**TASK BRIEF:** All that is wanted is a word-for-word retyping of the lines from the one containing "C3: 330pF (DGND, n18) -> 100nF (DGND, n18)" through the end of the material below.

**DATA FOR ANALYSIS:**
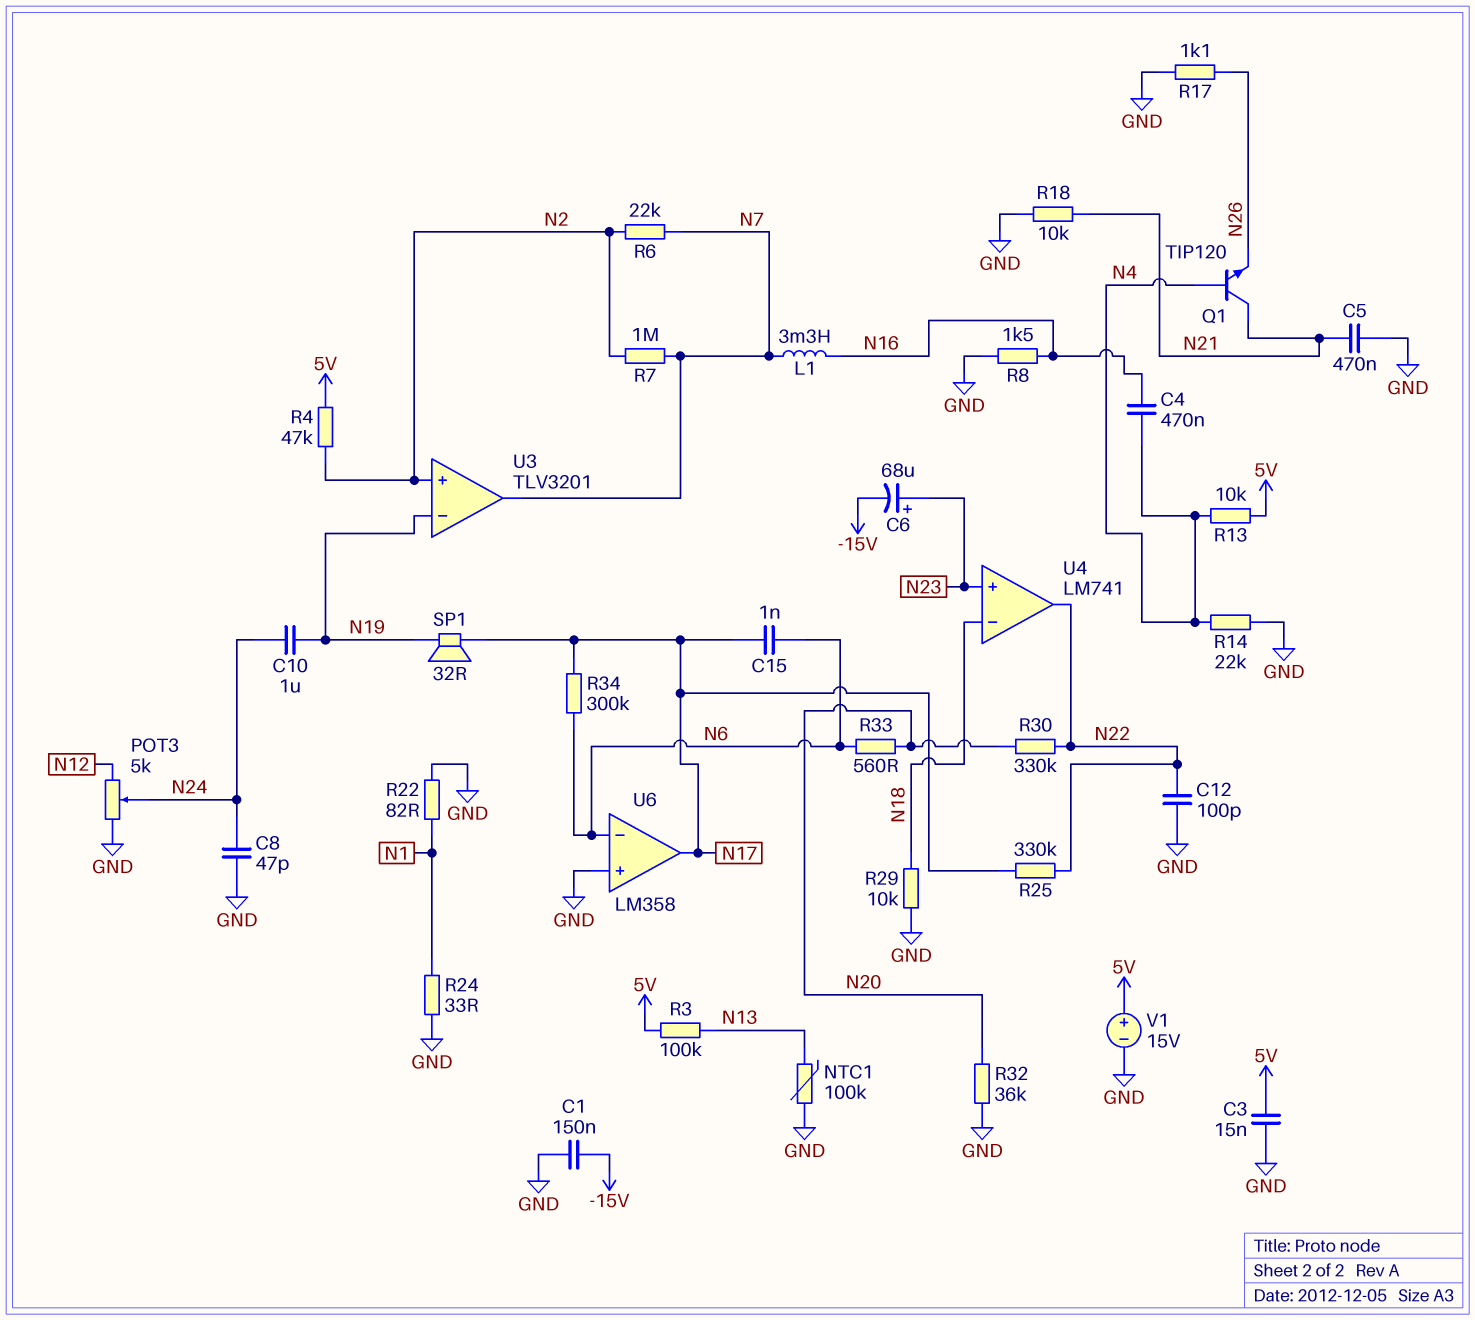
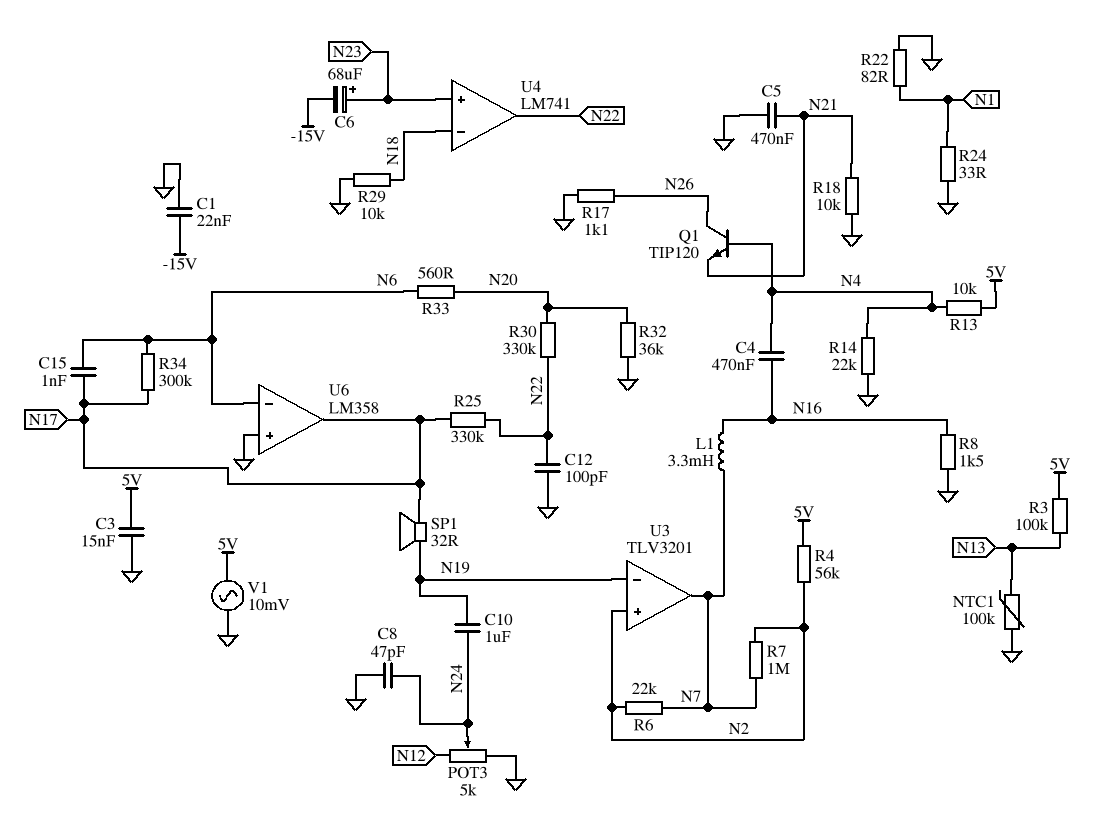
C1: 150nF (-15V, GND) -> 22nF (-15V, GND)
Q1: NPN TIP120 (B N4, C N21, E N26) -> NPN TIP120 (B N4, C N26, E N21)
R4: 47k (5V, N2) -> 56k (5V, N2)
V1: 15V (plus 5V, minus GND) -> AC 10mV (5V, GND)

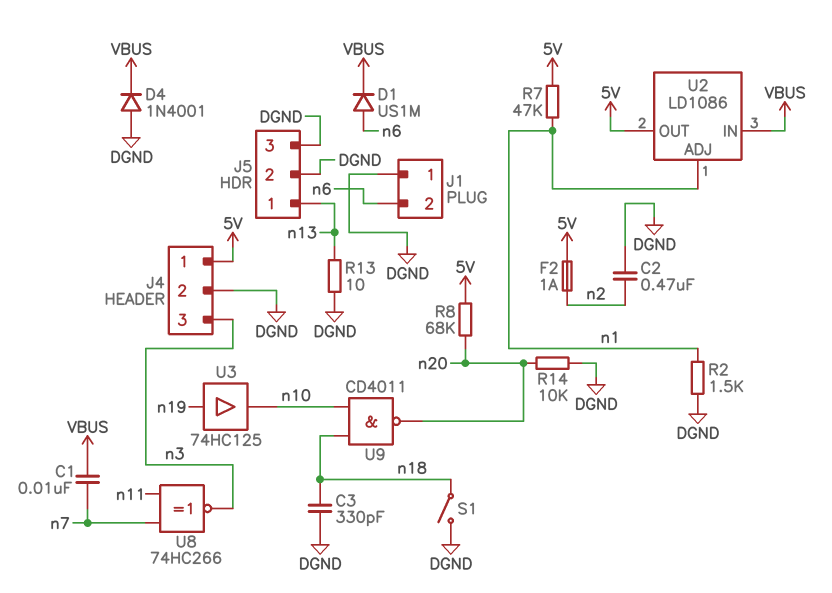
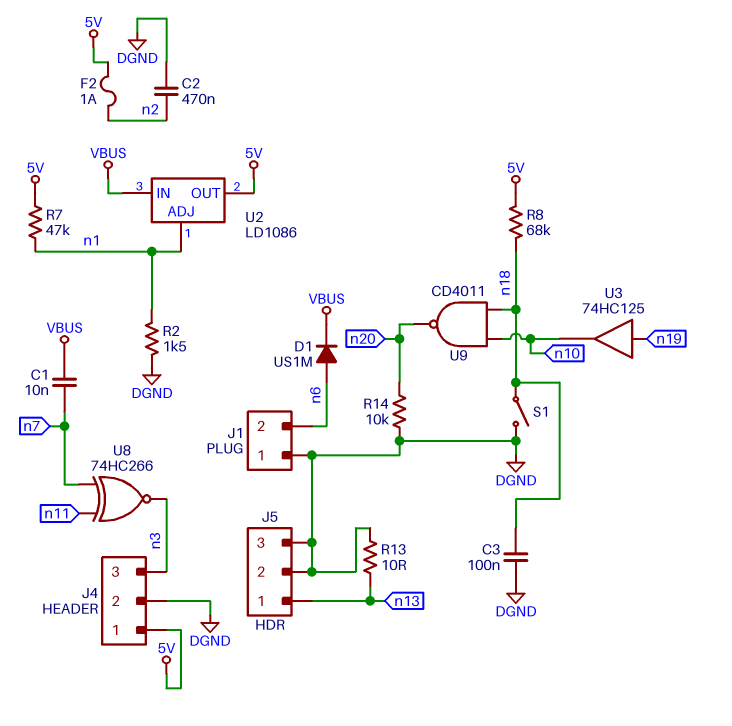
C3: 330pF (DGND, n18) -> 100nF (DGND, n18)
D4: diode 1N4001 (A DGND, K VBUS) -> none
R8: 68k (5V, n20) -> 68k (5V, n18)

**WRITTEN RESPONSE:**
C3: 330pF (DGND, n18) -> 100nF (DGND, n18)
D4: diode 1N4001 (A DGND, K VBUS) -> none
R8: 68k (5V, n20) -> 68k (5V, n18)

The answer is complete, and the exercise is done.